• [What the task asks]: Extract from the listing each line in which the word "none" appears.
START Task input
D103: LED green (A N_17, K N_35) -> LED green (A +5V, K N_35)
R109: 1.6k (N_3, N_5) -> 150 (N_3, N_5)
END Task input
START Task input
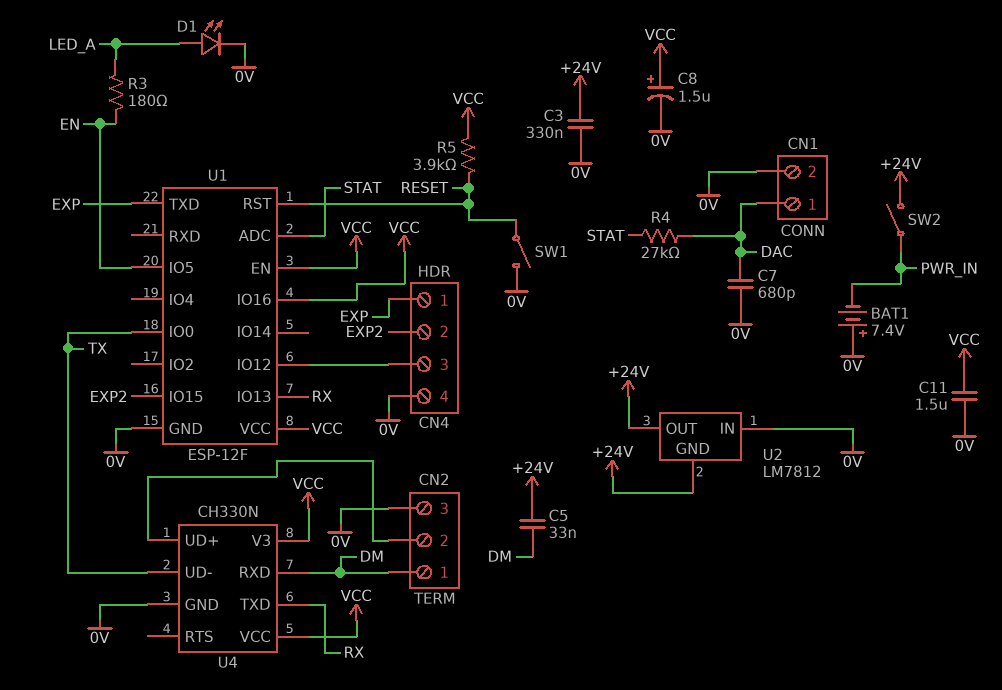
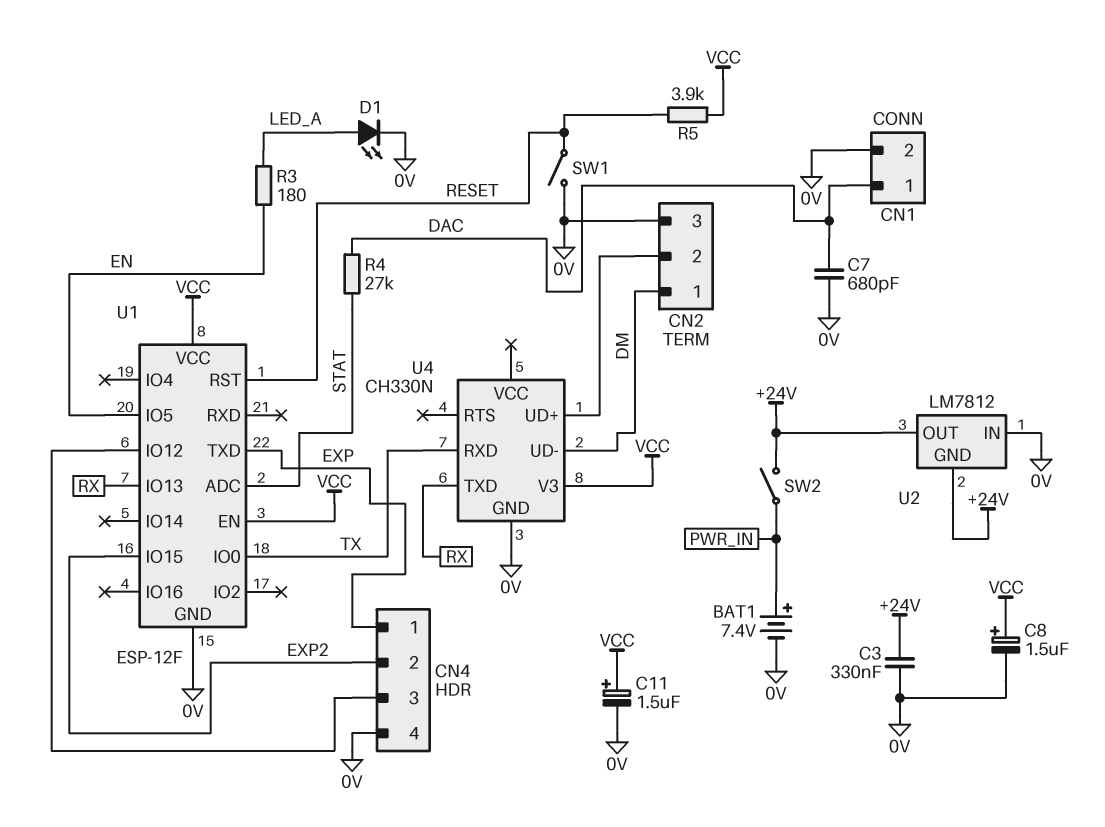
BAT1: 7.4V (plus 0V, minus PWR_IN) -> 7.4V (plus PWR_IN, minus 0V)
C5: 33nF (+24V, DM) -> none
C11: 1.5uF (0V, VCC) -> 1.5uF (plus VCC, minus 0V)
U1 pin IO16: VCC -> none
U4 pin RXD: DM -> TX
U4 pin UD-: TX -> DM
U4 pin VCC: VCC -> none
END Task input
• [Answer to the problem]:
C5: 33nF (+24V, DM) -> none
U1 pin IO16: VCC -> none
U4 pin VCC: VCC -> none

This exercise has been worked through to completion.